▶ _What is needed_
From the listing that follows, report the number of lines with the word "none" in them, and no other output.

▶ _Collected material_
§ §

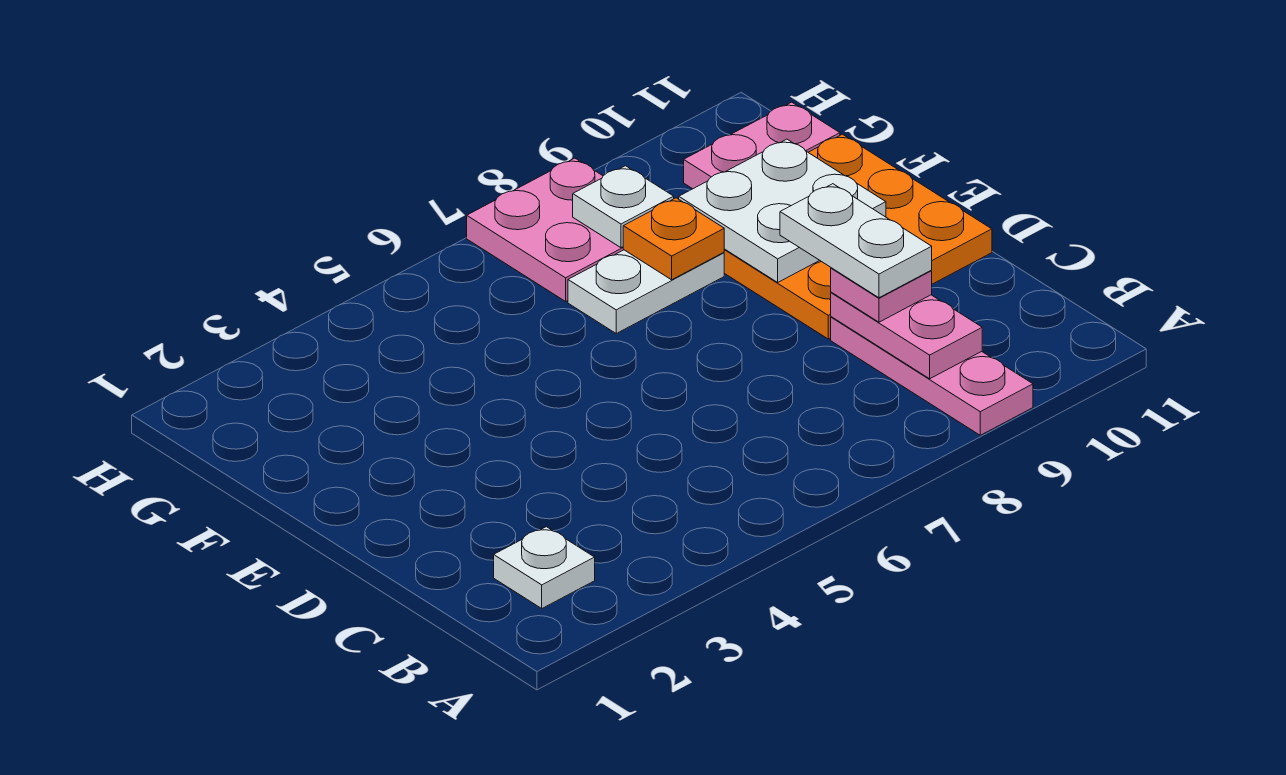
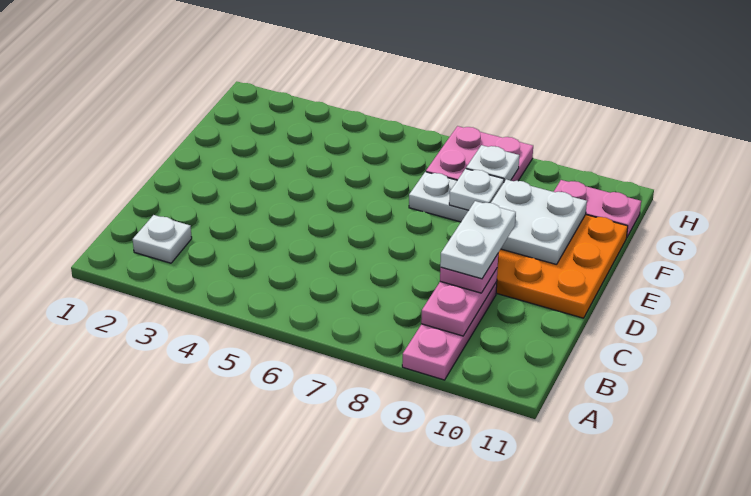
orange plate F8 level 2 -> white plate F8 level 2

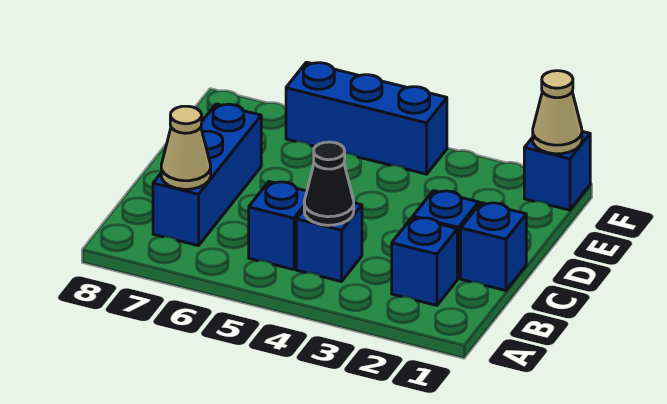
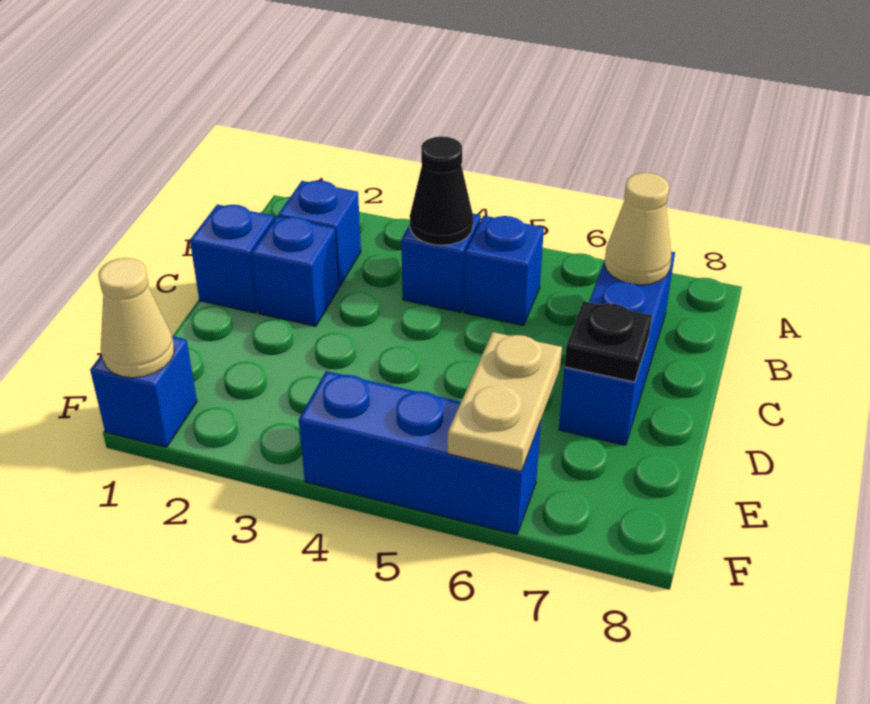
none -> black plate D7 level 2
none -> tan plate E6:F6 level 2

§ §

▶ _Solution_
2